▽
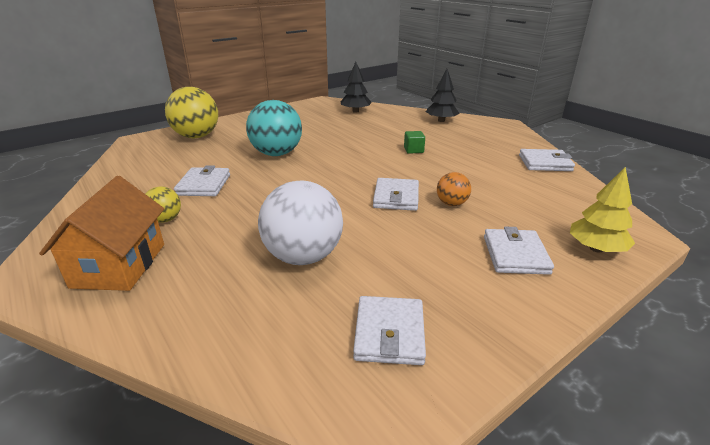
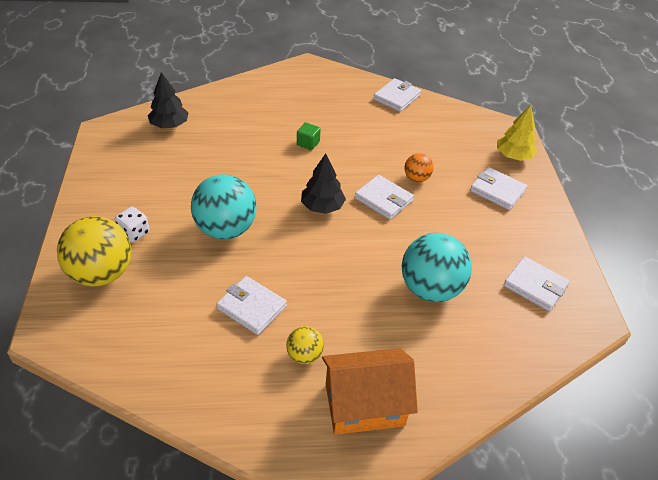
camera: 60 degrees left, 15 degrees up
(119, 265) = (364, 404): orange house -> orange house turned 45 degrees counterclockwise
(241, 133) = (134, 233): none -> white dice
(303, 256) = (430, 289): white ball -> turquoise ball
(441, 120) = (261, 91): black tree -> black tree (322, 206)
△
## WHAT YOU HAVE TO DO
Copy the whole of the material above exactly, and exclude every picture.

## THE ANSWER
camera: 60 degrees left, 15 degrees up
(119, 265) = (364, 404): orange house -> orange house turned 45 degrees counterclockwise
(241, 133) = (134, 233): none -> white dice
(303, 256) = (430, 289): white ball -> turquoise ball
(441, 120) = (261, 91): black tree -> black tree (322, 206)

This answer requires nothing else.